Find every line in the listing below that contains the string "provided", matching case exactly, and copy each of those lines.

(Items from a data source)
· · · · · · ·

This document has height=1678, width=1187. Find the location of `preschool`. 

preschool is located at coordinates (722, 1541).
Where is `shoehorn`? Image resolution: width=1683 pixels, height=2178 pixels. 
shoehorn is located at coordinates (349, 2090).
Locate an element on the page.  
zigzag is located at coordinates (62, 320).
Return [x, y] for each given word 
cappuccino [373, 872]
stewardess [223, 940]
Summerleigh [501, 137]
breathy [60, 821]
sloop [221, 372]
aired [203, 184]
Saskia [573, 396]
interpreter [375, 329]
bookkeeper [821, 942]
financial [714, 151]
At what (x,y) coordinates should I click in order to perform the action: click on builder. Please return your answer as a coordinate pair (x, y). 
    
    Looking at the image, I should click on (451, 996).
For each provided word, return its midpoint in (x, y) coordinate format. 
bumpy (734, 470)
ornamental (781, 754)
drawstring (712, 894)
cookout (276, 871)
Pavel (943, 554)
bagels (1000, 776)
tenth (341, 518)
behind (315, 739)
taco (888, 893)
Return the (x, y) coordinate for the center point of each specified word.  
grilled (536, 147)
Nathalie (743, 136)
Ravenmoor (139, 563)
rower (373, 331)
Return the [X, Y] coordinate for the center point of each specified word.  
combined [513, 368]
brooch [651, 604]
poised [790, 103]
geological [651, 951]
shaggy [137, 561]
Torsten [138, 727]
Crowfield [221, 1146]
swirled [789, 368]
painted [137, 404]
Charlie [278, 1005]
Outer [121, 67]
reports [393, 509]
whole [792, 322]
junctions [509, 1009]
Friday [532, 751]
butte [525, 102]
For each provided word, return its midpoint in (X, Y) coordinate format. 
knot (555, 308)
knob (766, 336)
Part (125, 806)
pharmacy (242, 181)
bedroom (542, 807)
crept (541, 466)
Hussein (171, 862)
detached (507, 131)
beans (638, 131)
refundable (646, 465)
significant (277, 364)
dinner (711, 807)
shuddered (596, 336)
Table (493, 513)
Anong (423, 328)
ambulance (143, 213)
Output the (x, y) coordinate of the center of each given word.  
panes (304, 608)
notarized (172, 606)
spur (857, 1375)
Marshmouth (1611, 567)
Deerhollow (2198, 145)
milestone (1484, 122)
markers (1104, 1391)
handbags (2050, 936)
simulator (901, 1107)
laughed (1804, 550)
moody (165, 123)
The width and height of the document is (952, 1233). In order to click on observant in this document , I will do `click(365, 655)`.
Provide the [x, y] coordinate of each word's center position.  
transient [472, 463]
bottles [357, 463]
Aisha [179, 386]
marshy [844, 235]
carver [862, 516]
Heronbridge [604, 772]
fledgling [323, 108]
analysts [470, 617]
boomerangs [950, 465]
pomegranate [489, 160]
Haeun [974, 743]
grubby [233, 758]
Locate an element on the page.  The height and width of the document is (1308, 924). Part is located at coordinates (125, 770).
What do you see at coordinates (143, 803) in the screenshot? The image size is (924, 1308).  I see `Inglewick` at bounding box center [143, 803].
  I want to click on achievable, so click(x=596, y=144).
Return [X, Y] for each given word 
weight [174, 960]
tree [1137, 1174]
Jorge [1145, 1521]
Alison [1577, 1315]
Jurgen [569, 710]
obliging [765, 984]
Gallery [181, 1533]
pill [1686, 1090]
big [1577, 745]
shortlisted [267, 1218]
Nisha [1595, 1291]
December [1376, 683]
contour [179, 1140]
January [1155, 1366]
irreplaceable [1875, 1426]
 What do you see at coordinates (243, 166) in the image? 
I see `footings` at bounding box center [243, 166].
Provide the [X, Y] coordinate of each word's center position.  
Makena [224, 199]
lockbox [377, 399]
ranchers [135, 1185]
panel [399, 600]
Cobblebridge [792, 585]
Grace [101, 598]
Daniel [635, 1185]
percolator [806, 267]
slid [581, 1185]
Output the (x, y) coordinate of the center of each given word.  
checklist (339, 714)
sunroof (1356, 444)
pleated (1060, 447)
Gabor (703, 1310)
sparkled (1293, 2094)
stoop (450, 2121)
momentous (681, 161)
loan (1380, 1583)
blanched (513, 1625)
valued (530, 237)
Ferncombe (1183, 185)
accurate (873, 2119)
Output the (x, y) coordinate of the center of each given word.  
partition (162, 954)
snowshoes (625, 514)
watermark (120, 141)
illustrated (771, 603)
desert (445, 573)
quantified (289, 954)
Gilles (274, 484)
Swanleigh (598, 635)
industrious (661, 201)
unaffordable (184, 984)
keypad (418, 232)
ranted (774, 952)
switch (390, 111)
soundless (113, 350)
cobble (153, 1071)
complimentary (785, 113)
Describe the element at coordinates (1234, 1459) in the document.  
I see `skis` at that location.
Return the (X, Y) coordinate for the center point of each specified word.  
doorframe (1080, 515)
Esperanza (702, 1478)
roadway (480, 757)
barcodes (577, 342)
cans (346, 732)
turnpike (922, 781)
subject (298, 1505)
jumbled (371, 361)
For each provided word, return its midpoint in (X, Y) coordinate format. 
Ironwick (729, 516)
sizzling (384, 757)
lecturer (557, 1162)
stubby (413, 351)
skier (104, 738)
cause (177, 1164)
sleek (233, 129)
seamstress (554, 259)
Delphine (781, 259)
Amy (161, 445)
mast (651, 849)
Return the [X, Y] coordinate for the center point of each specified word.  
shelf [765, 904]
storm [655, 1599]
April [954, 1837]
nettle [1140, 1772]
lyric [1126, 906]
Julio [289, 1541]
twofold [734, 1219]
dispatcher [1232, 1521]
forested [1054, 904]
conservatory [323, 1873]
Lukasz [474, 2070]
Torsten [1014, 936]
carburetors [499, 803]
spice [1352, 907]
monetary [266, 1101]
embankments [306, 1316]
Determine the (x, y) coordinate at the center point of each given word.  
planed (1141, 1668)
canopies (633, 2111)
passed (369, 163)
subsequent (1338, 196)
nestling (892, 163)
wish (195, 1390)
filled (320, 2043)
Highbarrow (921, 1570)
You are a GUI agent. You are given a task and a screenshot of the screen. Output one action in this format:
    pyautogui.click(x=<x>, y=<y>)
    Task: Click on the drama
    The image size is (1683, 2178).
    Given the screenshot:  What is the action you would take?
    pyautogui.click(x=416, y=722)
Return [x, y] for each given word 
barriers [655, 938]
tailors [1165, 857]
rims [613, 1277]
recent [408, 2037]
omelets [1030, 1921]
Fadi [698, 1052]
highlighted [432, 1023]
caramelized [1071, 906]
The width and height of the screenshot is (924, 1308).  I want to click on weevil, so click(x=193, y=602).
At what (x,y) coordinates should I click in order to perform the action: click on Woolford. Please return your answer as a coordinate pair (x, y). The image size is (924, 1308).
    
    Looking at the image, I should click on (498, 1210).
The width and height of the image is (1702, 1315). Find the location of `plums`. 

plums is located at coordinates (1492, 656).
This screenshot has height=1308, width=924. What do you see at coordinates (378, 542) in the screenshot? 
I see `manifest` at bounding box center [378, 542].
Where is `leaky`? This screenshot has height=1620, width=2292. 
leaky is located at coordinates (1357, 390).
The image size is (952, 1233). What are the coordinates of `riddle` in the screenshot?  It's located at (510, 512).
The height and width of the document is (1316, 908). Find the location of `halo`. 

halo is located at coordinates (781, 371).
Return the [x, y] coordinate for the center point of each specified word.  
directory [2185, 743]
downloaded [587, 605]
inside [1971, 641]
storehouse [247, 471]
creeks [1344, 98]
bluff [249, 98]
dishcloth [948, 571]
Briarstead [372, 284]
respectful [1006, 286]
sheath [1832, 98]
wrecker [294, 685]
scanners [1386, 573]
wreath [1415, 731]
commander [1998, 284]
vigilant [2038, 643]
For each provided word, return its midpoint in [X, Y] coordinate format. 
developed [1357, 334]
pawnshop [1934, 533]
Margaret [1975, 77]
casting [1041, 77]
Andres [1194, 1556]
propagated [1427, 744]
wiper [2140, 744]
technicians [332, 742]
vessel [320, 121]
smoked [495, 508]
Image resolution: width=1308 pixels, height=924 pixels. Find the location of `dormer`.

· · · · · · ·

[Full answer]:
For each provided word, return its midpoint in (x, y) coordinate format. 
For each provided word, return its midpoint in (X, Y) coordinate format. 
For each provided word, return its midpoint in (X, Y) coordinate format. 
For each provided word, return its midpoint in [X, Y] coordinate format. 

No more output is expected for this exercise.